(Goal of the exercise): Repeat the listing exactly. Do not carry over any pictures.

(Supplied material):
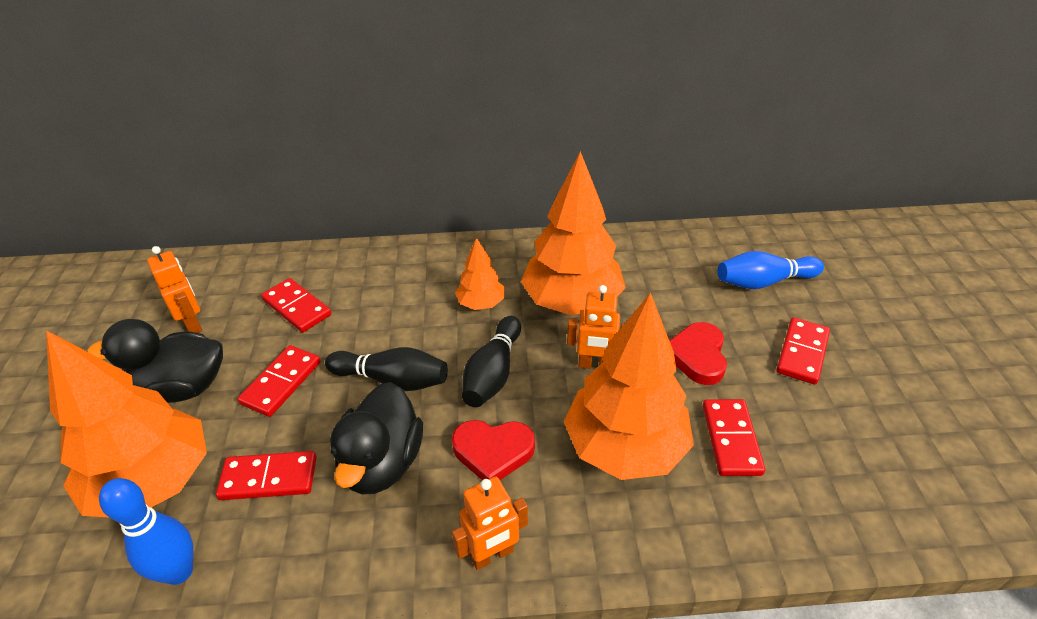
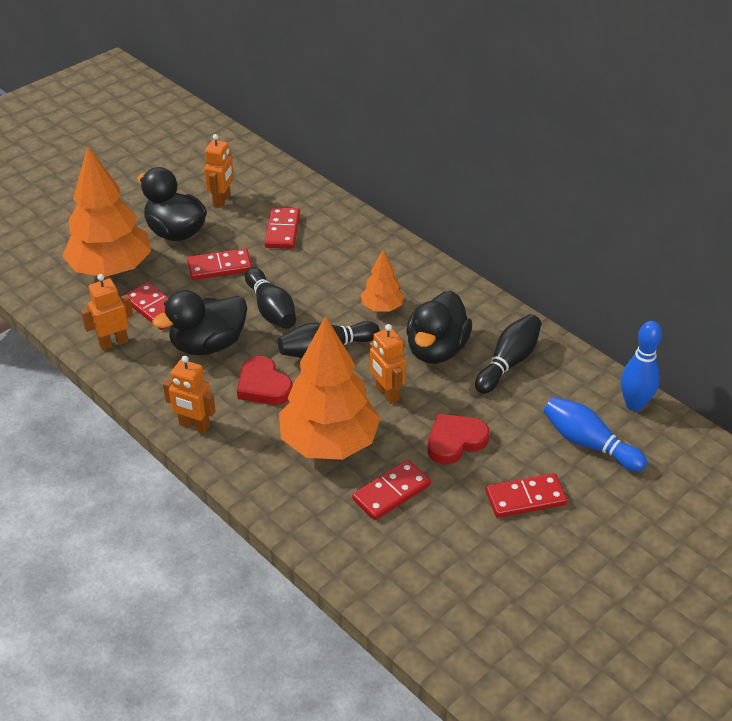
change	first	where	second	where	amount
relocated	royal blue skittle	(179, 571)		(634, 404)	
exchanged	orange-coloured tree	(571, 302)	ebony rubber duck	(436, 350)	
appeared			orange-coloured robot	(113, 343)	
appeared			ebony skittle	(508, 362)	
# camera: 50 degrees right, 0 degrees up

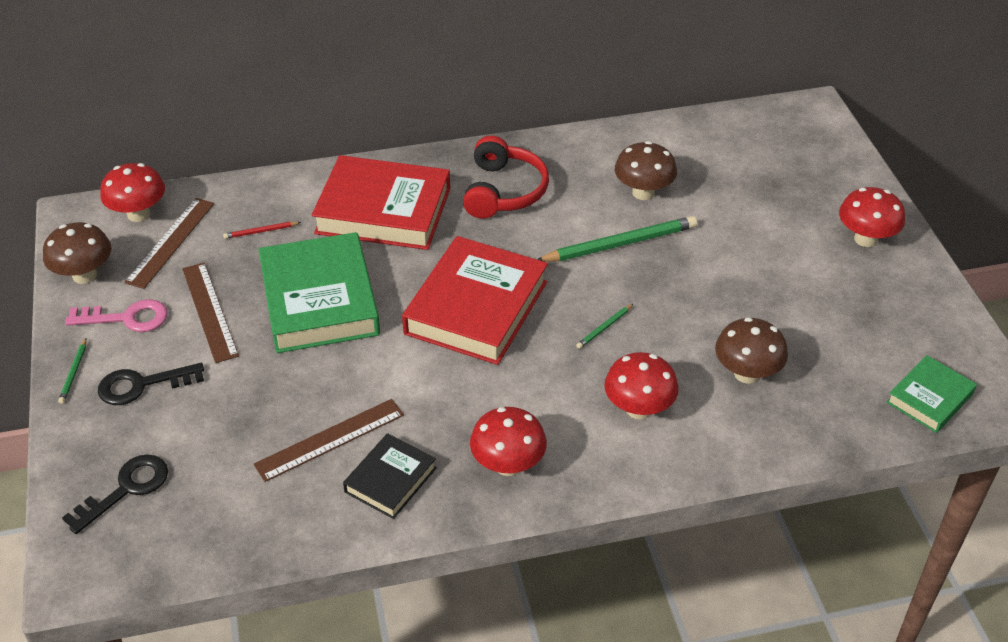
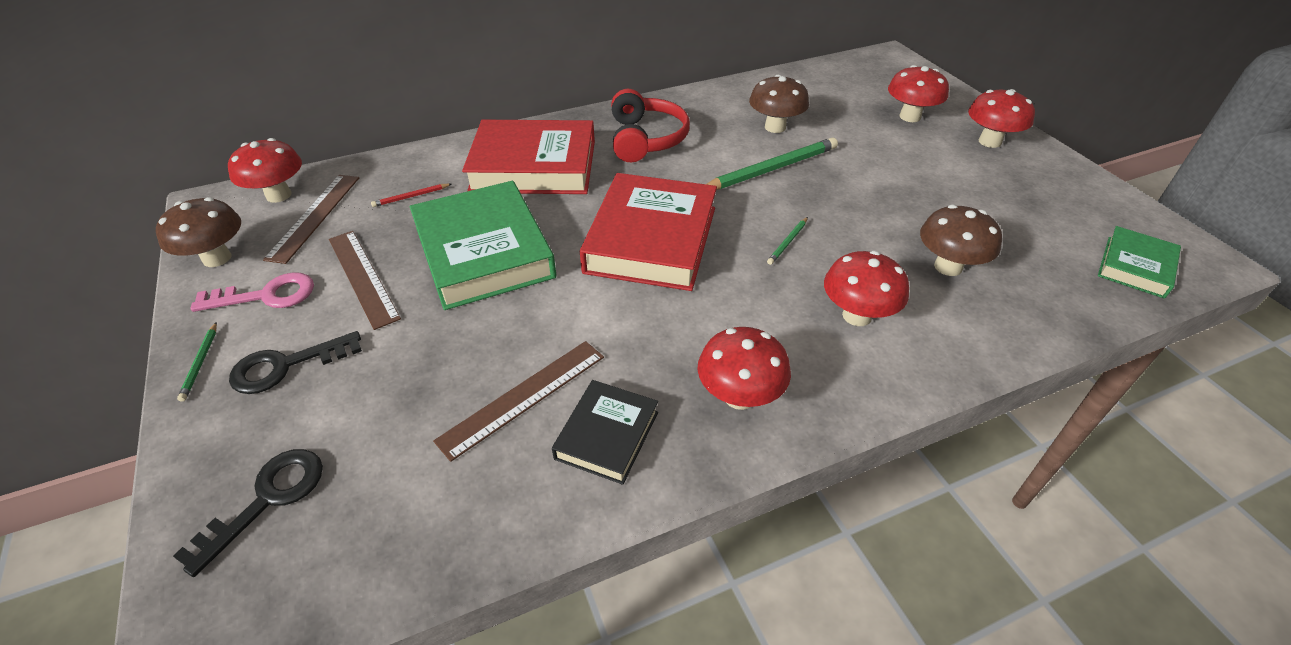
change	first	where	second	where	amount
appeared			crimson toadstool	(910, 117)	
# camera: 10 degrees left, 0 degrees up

(Expected answer):
change	first	where	second	where	amount
relocated	royal blue skittle	(179, 571)		(634, 404)	
exchanged	orange-coloured tree	(571, 302)	ebony rubber duck	(436, 350)	
appeared			orange-coloured robot	(113, 343)	
appeared			ebony skittle	(508, 362)	
# camera: 50 degrees right, 0 degrees up

change	first	where	second	where	amount
appeared			crimson toadstool	(910, 117)	
# camera: 10 degrees left, 0 degrees up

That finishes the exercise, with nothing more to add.